Provided records:
"""

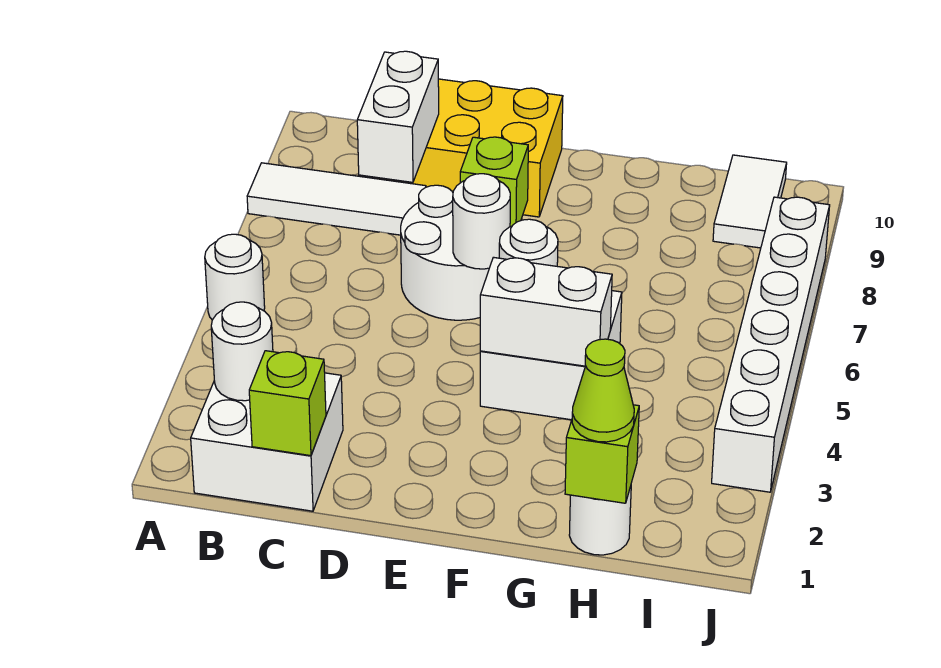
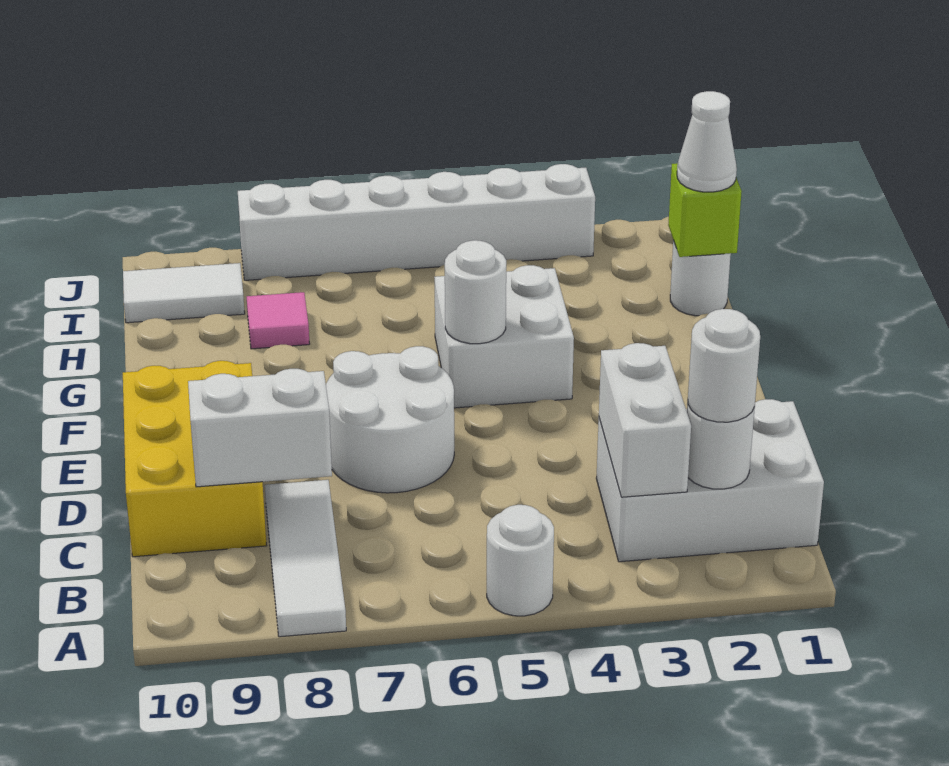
white brick B1:C2 level 1 -> white brick B1:C3 level 1
lime brick C1 level 2 -> none
white round brick E6 level 2 -> white round brick B2 level 3
lime brick E7 level 2 -> none
white brick F4:G4 level 2 -> white brick B3:C3 level 2
lime cone H1 level 3 -> white cone H1 level 3
none -> pink tile H8 level 1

"""

To do:
Retype all of the data above word for word, excluding the pictures.

Exercise output:
white brick B1:C2 level 1 -> white brick B1:C3 level 1
lime brick C1 level 2 -> none
white round brick E6 level 2 -> white round brick B2 level 3
lime brick E7 level 2 -> none
white brick F4:G4 level 2 -> white brick B3:C3 level 2
lime cone H1 level 3 -> white cone H1 level 3
none -> pink tile H8 level 1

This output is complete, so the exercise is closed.